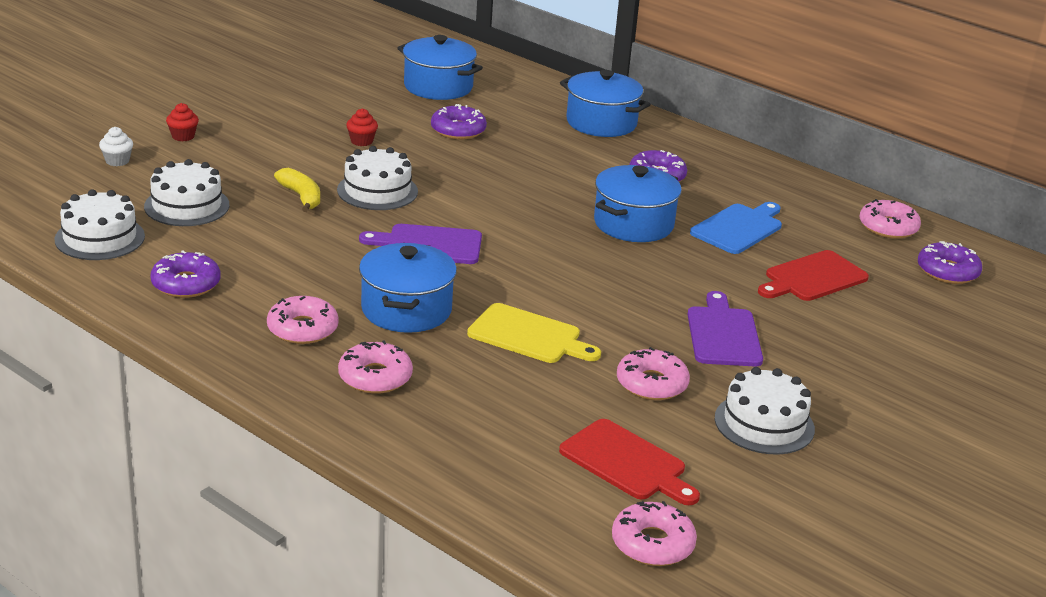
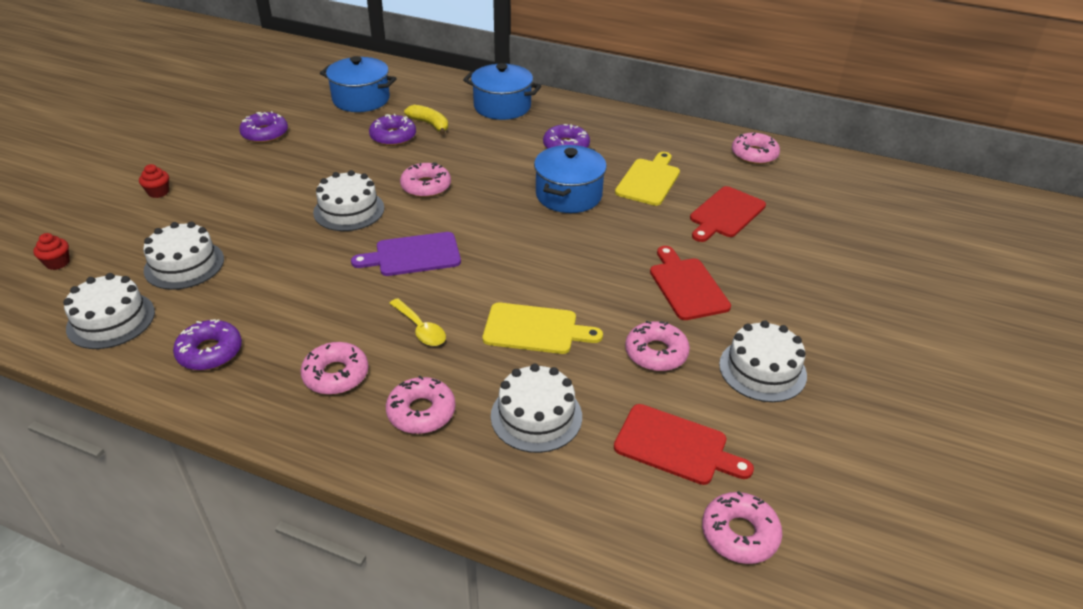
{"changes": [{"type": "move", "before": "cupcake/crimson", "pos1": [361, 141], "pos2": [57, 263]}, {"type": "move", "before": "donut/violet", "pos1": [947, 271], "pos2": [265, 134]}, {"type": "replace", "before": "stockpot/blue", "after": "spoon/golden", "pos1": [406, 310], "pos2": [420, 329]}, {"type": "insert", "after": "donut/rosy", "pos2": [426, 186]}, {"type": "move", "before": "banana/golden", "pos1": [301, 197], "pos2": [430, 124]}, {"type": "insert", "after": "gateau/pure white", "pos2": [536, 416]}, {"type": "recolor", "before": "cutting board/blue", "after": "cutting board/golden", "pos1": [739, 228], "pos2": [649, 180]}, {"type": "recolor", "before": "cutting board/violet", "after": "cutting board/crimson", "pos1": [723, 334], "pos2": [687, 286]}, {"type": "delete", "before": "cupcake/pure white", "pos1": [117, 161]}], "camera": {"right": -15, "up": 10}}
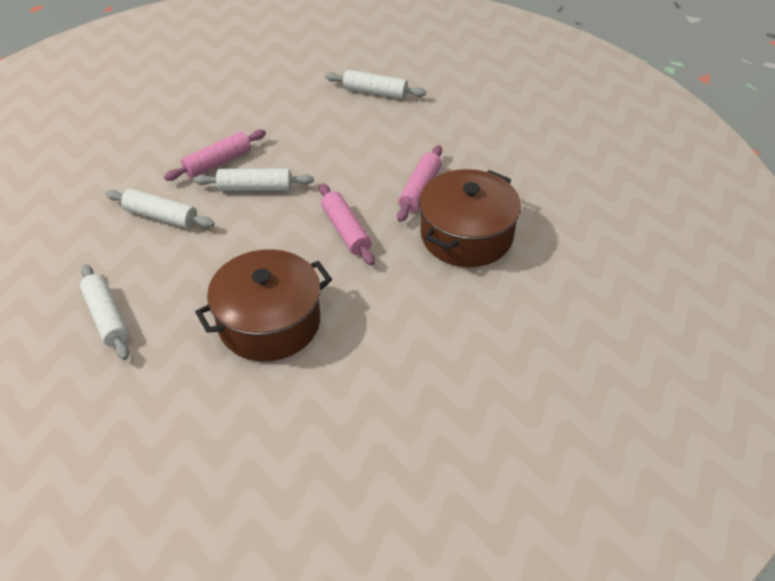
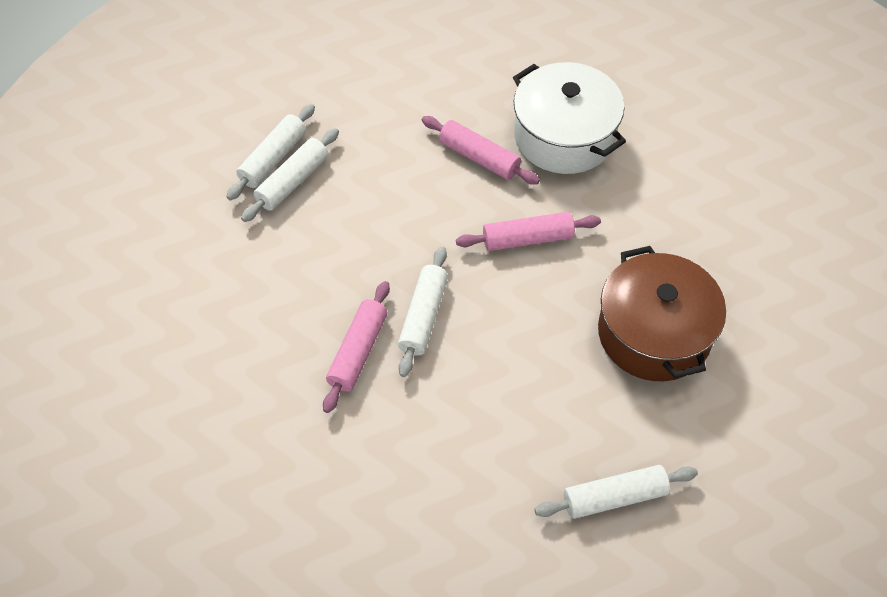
{"changes": [{"type": "move", "before": "pastry roller/pure white", "pos1": [161, 217], "pos2": [293, 182]}, {"type": "rotate", "before": "pastry roller/rosy", "pos1": [217, 162], "pos2": [357, 351], "turn": 45}, {"type": "recolor", "before": "stockpot/brown", "after": "stockpot/pure white", "pos1": [466, 235], "pos2": [564, 136]}], "camera": {"right": -75, "up": 10}}
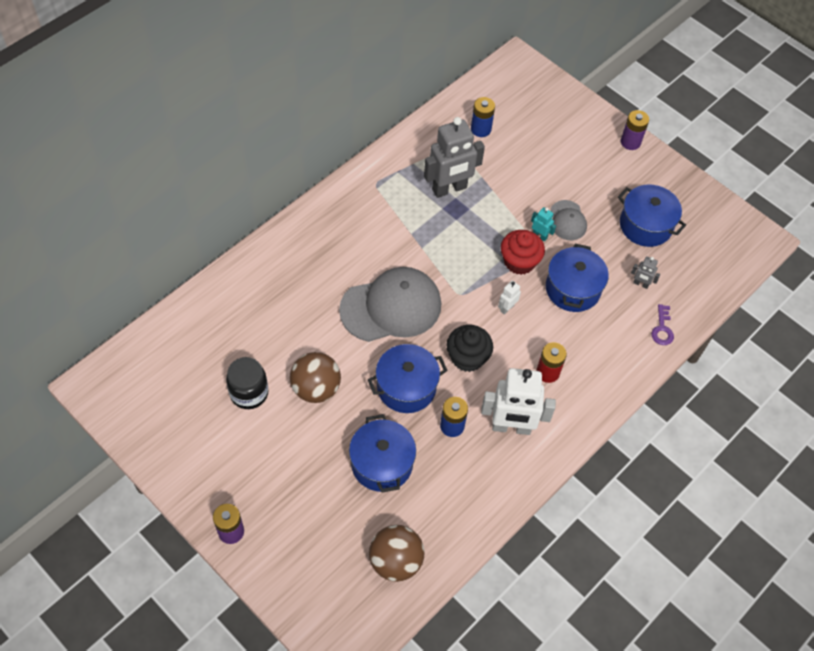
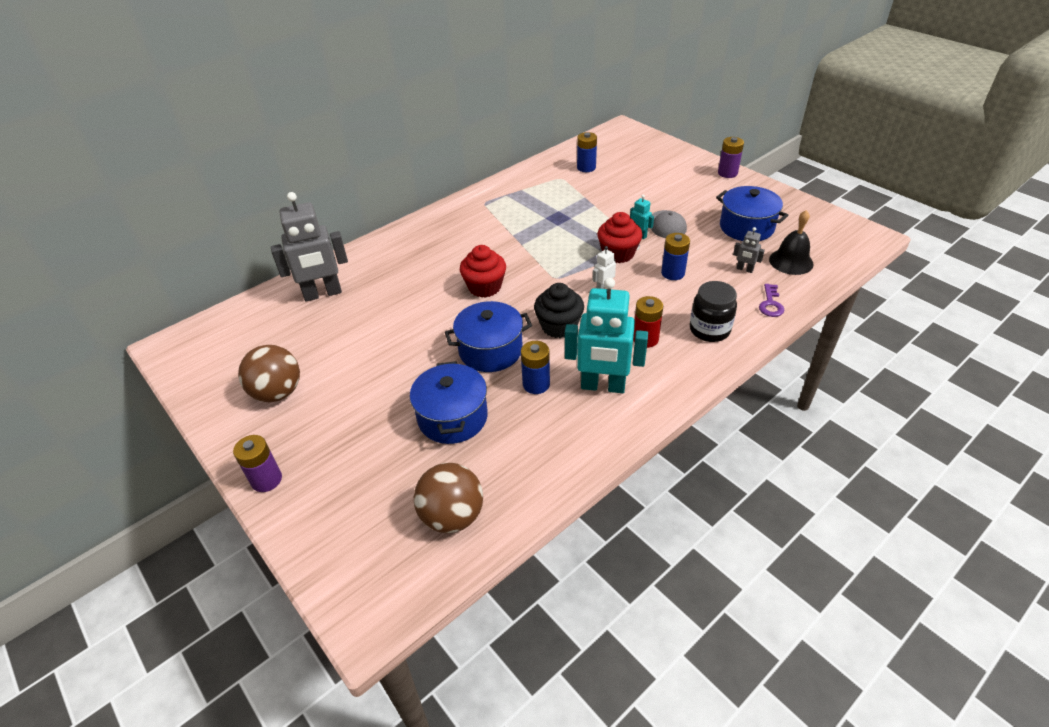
{"changes": [{"type": "move", "before": "ball/brown", "pos1": [316, 388], "pos2": [278, 392]}, {"type": "move", "before": "toy robot/ash-grey", "pos1": [449, 189], "pos2": [323, 294]}, {"type": "replace", "before": "cap/ash-grey", "after": "cupcake/crimson", "pos1": [391, 307], "pos2": [484, 287]}, {"type": "recolor", "before": "toy robot/pure white", "after": "toy robot/teal", "pos1": [511, 427], "pos2": [603, 386]}, {"type": "replace", "before": "stockpot/blue", "after": "power cell/blue", "pos1": [572, 289], "pos2": [673, 273]}, {"type": "move", "before": "jam jar/black", "pos1": [249, 393], "pos2": [709, 330]}, {"type": "insert", "after": "school bell/black", "pos2": [791, 261]}], "camera": {"right": 10, "up": -15}}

[Description of the task] Copy every line of the data above in which the string "brown" appears.

[Task result]
{"changes": [{"type": "move", "before": "pastry roller/pure white", "pos1": [161, 217], "pos2": [293, 182]}, {"type": "rotate", "before": "pastry roller/rosy", "pos1": [217, 162], "pos2": [357, 351], "turn": 45}, {"type": "recolor", "before": "stockpot/brown", "after": "stockpot/pure white", "pos1": [466, 235], "pos2": [564, 136]}], "camera": {"right": -75, "up": 10}}
{"changes": [{"type": "move", "before": "ball/brown", "pos1": [316, 388], "pos2": [278, 392]}, {"type": "move", "before": "toy robot/ash-grey", "pos1": [449, 189], "pos2": [323, 294]}, {"type": "replace", "before": "cap/ash-grey", "after": "cupcake/crimson", "pos1": [391, 307], "pos2": [484, 287]}, {"type": "recolor", "before": "toy robot/pure white", "after": "toy robot/teal", "pos1": [511, 427], "pos2": [603, 386]}, {"type": "replace", "before": "stockpot/blue", "after": "power cell/blue", "pos1": [572, 289], "pos2": [673, 273]}, {"type": "move", "before": "jam jar/black", "pos1": [249, 393], "pos2": [709, 330]}, {"type": "insert", "after": "school bell/black", "pos2": [791, 261]}], "camera": {"right": 10, "up": -15}}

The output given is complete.